**Task:** Could you return, exactly as written, only the lines from the one holding "(266, 305) = (389, 289): turquoise" through the final line of the records below?

**Record excerpts:**

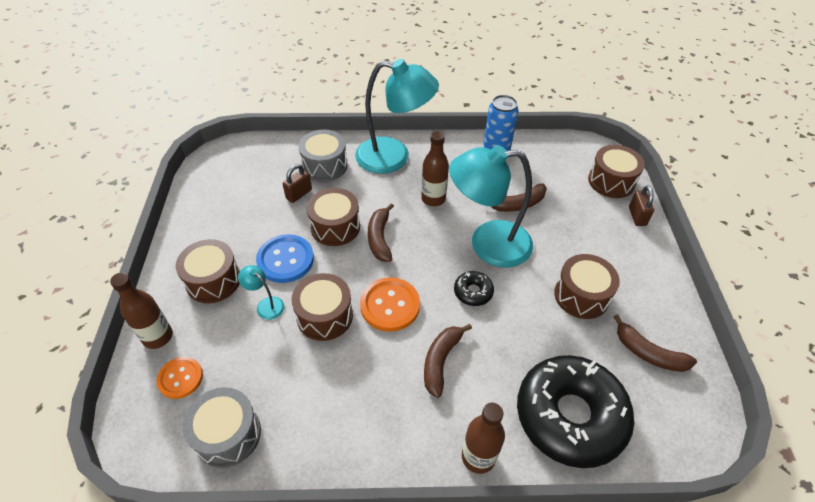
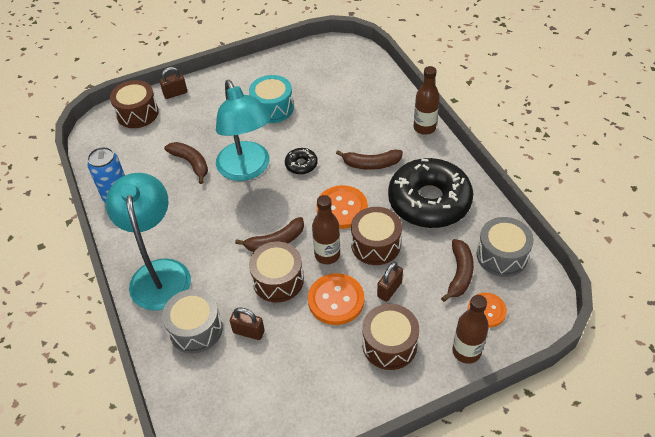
camera: 110 degrees left, 0 degrees up
(266, 305) = (389, 289): turquoise lamp -> brown padlock
(285, 260) = (336, 300): blue button -> orange button
(433, 199) = (208, 221): brown bottle -> brown bottle (327, 255)
(570, 416) = (371, 96): black donut -> black donut (429, 201)
(581, 295) = (272, 108): brown drum -> turquoise drum
(648, 353) = (303, 72): brown banana -> brown banana (459, 274)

**Exercise response:**
(266, 305) = (389, 289): turquoise lamp -> brown padlock
(285, 260) = (336, 300): blue button -> orange button
(433, 199) = (208, 221): brown bottle -> brown bottle (327, 255)
(570, 416) = (371, 96): black donut -> black donut (429, 201)
(581, 295) = (272, 108): brown drum -> turquoise drum
(648, 353) = (303, 72): brown banana -> brown banana (459, 274)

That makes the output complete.